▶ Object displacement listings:
------------------------------
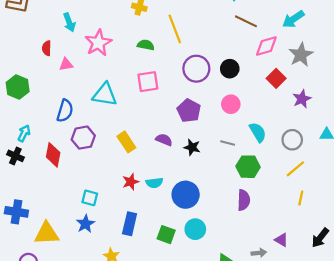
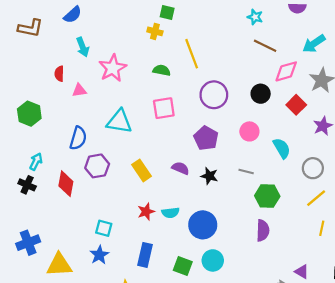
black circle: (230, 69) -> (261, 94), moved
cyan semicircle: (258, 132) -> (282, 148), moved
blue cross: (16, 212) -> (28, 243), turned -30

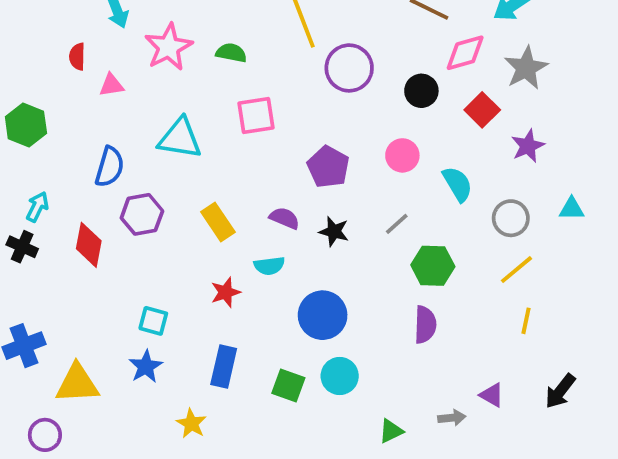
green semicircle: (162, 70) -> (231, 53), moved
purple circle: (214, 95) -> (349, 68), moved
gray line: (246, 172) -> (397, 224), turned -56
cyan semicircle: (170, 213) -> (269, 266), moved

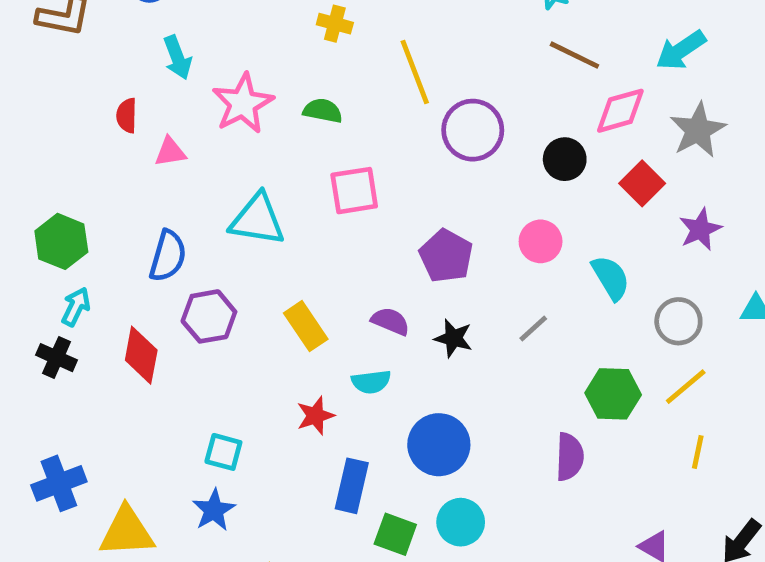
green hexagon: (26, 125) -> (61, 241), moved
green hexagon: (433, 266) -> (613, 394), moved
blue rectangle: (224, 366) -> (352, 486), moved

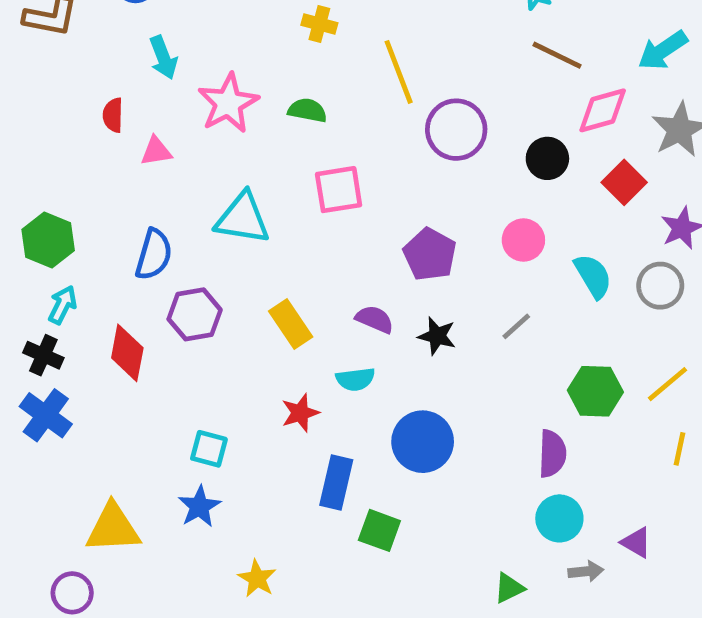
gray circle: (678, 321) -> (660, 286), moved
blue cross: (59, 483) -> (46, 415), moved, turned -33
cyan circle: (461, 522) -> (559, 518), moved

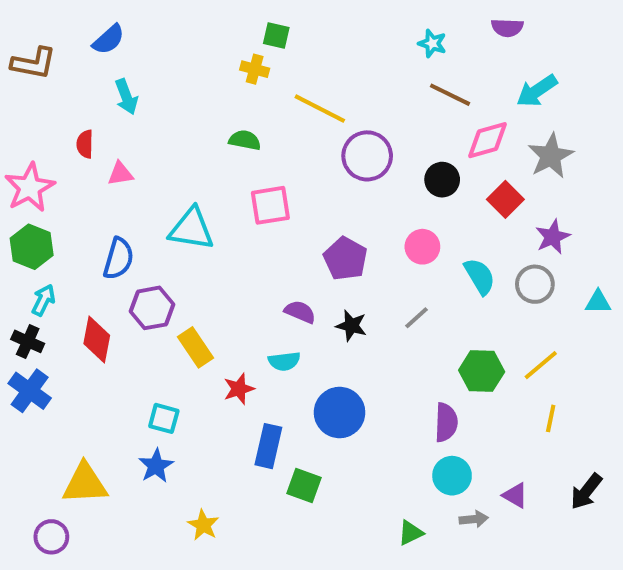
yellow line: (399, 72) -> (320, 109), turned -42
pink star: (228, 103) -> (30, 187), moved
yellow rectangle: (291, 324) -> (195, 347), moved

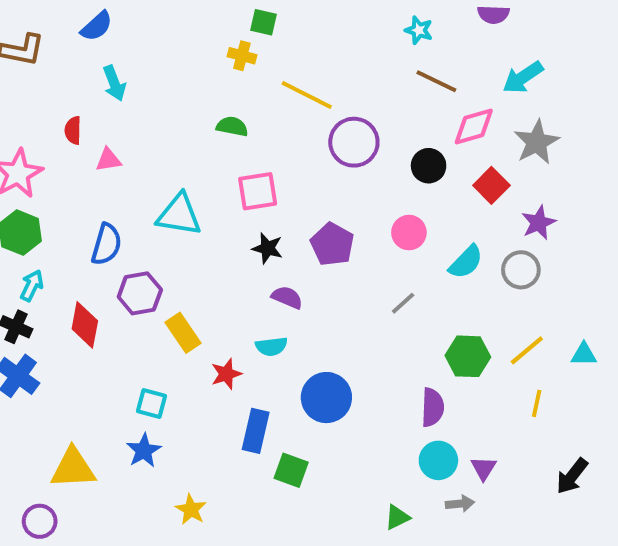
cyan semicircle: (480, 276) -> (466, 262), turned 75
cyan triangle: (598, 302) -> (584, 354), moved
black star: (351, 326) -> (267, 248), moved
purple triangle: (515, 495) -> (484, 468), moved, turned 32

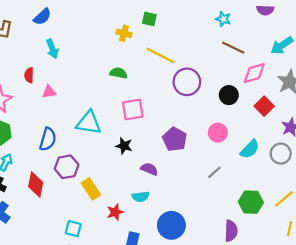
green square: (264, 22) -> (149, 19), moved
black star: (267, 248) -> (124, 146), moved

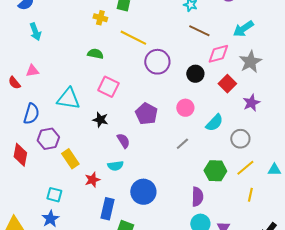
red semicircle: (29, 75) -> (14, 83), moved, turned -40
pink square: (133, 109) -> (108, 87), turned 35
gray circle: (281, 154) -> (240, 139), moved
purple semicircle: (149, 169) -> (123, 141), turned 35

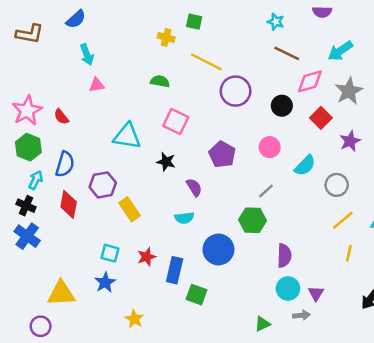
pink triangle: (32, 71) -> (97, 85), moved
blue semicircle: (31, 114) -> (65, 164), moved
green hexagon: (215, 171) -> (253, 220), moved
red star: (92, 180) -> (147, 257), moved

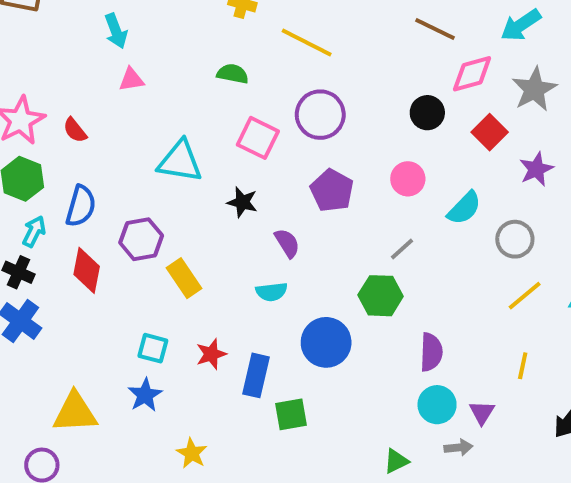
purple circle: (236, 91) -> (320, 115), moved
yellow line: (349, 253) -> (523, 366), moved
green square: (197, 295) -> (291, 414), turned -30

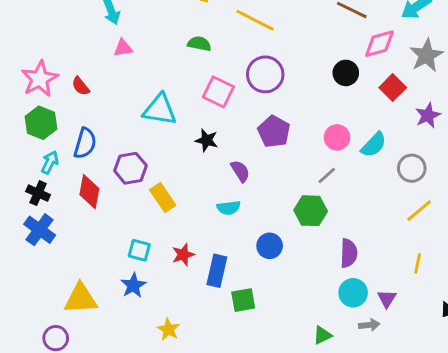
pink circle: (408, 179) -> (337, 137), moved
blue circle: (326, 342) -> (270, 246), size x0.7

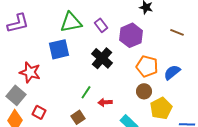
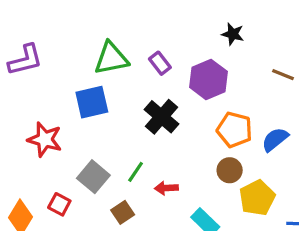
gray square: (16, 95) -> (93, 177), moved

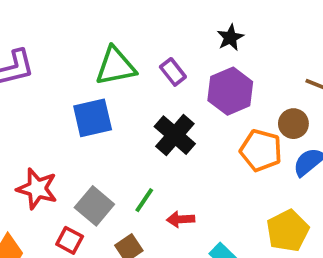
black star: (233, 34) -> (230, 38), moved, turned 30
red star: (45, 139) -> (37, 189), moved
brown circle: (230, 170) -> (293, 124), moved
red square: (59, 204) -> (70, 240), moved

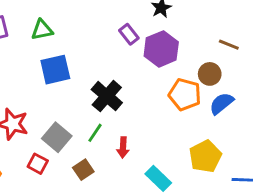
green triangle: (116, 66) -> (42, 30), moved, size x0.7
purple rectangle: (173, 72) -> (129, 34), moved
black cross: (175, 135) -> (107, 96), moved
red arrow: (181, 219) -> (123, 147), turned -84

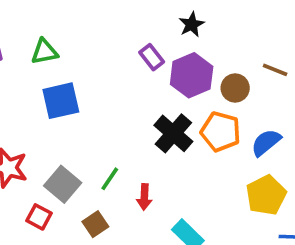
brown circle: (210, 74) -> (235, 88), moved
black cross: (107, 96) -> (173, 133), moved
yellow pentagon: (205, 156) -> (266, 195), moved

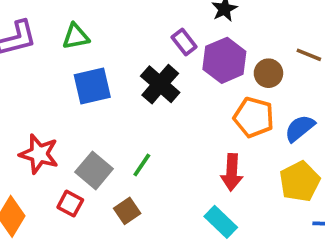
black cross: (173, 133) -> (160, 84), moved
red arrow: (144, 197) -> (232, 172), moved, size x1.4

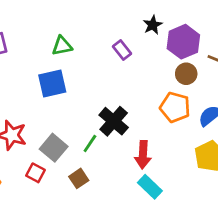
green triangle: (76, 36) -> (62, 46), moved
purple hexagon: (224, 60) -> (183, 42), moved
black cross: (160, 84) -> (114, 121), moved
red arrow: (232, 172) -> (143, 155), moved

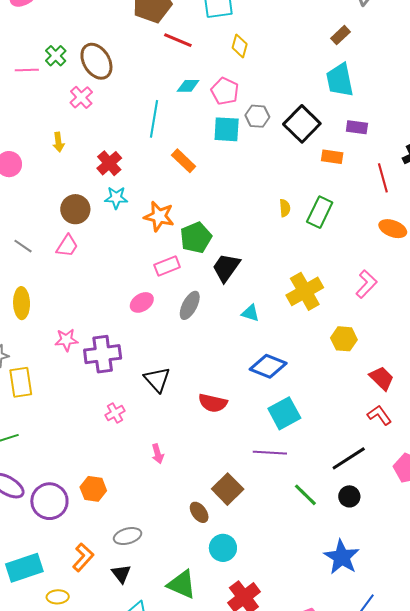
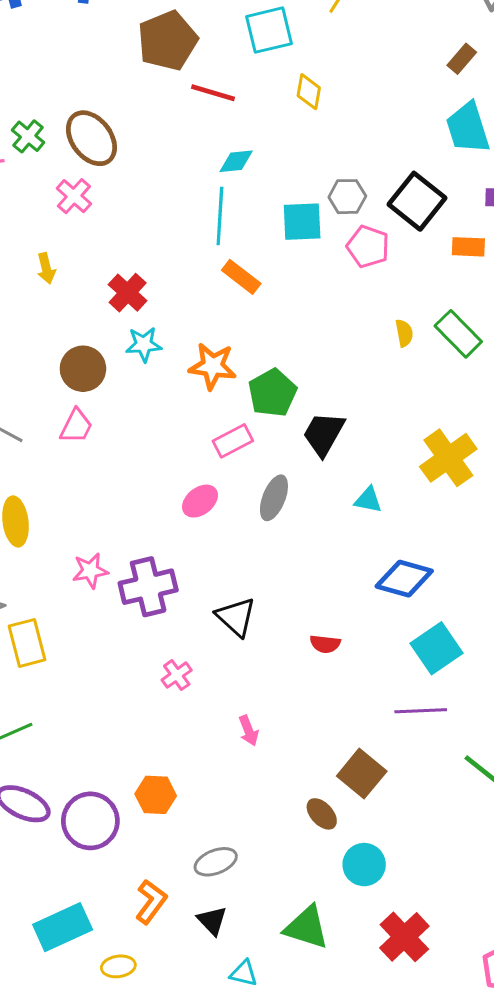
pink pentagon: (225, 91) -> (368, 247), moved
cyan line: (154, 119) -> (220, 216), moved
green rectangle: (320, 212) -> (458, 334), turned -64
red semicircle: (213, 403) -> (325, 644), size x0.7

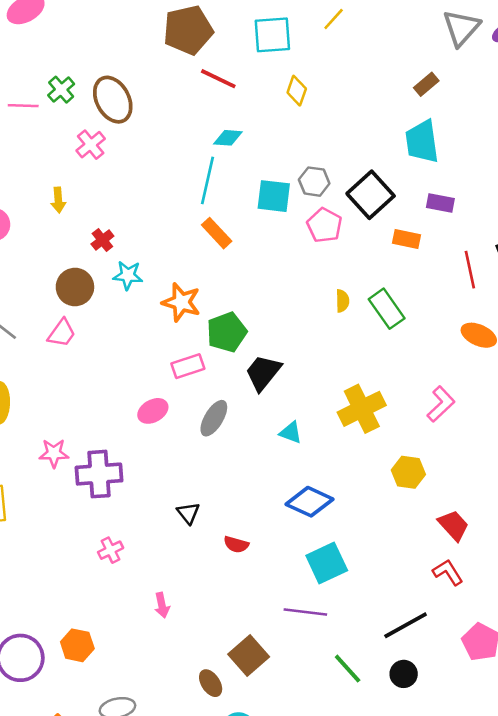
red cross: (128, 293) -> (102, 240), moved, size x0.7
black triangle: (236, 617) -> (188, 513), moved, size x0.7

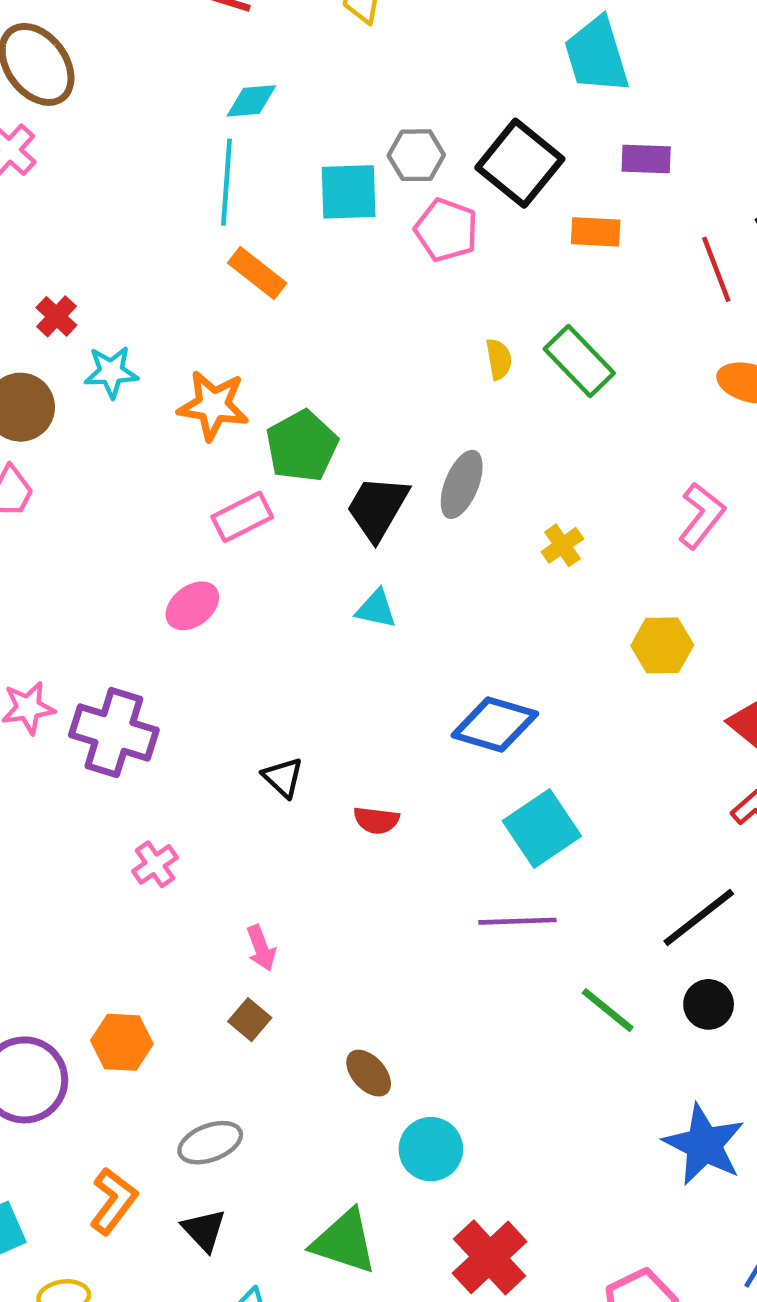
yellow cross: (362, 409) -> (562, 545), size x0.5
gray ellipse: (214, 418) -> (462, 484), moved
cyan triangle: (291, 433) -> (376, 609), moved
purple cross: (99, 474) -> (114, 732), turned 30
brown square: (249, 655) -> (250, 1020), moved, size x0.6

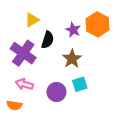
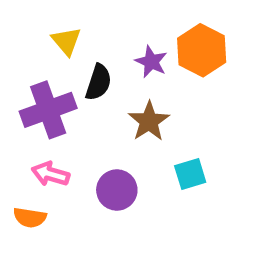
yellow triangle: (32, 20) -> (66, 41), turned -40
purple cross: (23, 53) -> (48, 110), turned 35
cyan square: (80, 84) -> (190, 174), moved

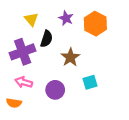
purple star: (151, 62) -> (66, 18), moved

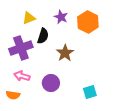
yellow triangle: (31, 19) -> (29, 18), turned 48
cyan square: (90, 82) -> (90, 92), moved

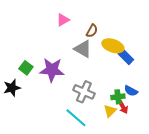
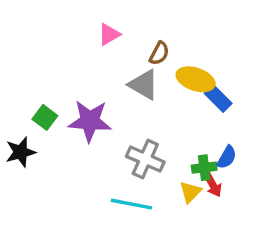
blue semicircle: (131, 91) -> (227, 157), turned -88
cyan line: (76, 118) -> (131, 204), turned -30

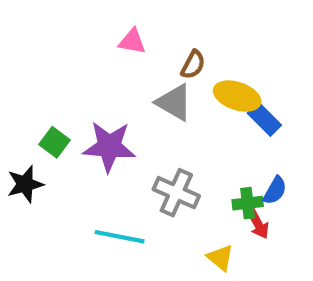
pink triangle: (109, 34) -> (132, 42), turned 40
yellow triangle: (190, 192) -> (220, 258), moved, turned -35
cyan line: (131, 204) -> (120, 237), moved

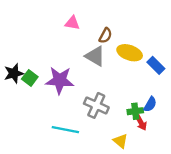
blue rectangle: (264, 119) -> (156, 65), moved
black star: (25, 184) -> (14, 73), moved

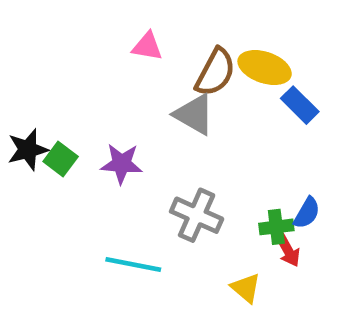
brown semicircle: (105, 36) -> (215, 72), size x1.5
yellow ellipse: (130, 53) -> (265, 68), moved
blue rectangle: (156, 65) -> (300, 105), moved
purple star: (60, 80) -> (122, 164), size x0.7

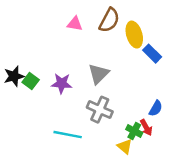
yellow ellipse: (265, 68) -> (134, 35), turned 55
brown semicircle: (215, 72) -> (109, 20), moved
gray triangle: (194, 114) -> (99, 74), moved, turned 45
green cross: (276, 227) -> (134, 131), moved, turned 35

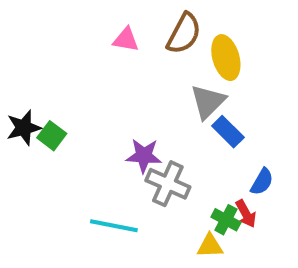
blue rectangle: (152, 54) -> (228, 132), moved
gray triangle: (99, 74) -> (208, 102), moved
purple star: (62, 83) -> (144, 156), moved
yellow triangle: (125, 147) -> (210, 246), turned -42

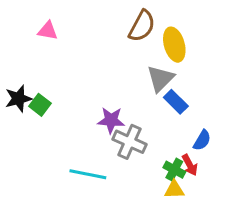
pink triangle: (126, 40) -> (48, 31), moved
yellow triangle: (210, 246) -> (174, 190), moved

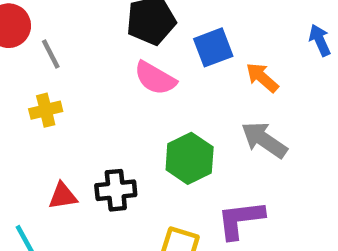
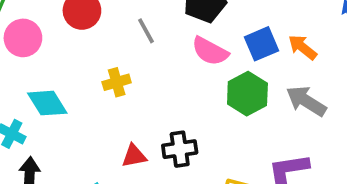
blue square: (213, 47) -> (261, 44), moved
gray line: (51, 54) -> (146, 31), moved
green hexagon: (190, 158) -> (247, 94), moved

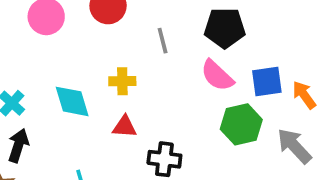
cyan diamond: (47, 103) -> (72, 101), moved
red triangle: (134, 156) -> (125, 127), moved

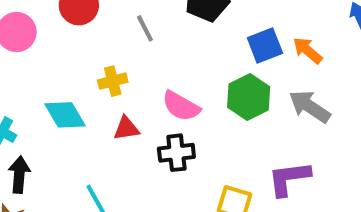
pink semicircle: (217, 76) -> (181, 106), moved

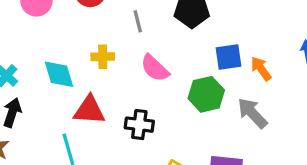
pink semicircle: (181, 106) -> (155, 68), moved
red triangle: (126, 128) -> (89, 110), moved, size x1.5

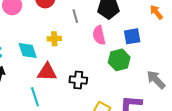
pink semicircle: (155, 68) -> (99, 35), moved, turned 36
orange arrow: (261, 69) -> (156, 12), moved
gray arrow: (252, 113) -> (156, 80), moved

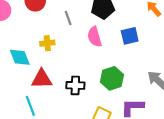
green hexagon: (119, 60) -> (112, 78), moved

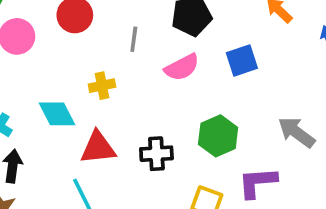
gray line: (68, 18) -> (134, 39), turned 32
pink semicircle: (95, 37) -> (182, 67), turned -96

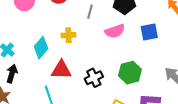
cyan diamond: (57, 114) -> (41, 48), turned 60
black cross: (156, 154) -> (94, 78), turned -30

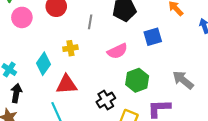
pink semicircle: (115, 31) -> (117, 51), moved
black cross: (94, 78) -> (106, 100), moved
------------------------------
▶ WHAT THE EXERCISE ASKS: The lines to show are those in the data above that include "brown".

▶ OUTPUT FOR THIS EXERCISE:
brown circle: (230, 170) -> (293, 124), moved
brown circle: (210, 74) -> (235, 88), moved
brown square: (249, 655) -> (250, 1020), moved, size x0.6
brown semicircle: (105, 36) -> (215, 72), size x1.5
brown semicircle: (215, 72) -> (109, 20), moved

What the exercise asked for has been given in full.